- _Task item_
From the entries below, copy out every line with "window" in it.

- _Input_
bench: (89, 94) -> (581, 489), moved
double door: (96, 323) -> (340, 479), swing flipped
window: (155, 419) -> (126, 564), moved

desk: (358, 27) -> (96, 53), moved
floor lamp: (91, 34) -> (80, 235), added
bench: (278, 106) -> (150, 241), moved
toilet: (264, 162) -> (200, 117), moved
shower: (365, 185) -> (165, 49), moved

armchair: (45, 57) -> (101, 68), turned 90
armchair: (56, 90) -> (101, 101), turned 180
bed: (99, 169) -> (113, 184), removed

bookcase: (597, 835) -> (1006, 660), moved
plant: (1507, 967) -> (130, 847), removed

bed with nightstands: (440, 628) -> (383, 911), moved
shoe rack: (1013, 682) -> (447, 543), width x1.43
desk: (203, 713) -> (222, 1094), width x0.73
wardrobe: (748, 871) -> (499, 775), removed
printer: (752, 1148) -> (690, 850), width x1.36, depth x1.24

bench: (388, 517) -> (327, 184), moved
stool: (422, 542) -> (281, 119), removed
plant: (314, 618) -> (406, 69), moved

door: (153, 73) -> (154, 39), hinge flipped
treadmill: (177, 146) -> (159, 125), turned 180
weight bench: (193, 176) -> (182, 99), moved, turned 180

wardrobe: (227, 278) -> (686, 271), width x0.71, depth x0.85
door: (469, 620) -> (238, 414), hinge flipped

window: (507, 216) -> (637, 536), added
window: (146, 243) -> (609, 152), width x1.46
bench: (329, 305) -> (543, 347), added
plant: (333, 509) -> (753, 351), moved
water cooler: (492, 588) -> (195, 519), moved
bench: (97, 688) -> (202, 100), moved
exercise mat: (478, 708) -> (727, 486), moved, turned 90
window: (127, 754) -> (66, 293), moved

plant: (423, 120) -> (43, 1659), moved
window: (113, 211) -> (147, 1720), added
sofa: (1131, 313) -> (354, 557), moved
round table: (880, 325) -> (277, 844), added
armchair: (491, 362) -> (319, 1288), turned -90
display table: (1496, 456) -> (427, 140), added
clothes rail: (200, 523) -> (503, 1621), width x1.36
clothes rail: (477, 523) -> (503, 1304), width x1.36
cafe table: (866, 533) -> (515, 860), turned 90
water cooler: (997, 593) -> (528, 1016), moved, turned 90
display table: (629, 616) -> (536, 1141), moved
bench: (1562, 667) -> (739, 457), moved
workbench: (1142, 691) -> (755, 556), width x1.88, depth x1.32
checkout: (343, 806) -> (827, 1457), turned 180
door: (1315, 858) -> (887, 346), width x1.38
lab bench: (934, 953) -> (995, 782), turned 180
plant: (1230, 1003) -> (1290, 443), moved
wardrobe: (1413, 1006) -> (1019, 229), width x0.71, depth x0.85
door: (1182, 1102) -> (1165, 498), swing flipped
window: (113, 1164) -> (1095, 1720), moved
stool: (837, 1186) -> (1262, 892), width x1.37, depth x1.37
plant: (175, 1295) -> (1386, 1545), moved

- _Finished task_
window: (155, 419) -> (126, 564), moved
window: (507, 216) -> (637, 536), added
window: (146, 243) -> (609, 152), width x1.46
window: (127, 754) -> (66, 293), moved
window: (113, 211) -> (147, 1720), added
window: (113, 1164) -> (1095, 1720), moved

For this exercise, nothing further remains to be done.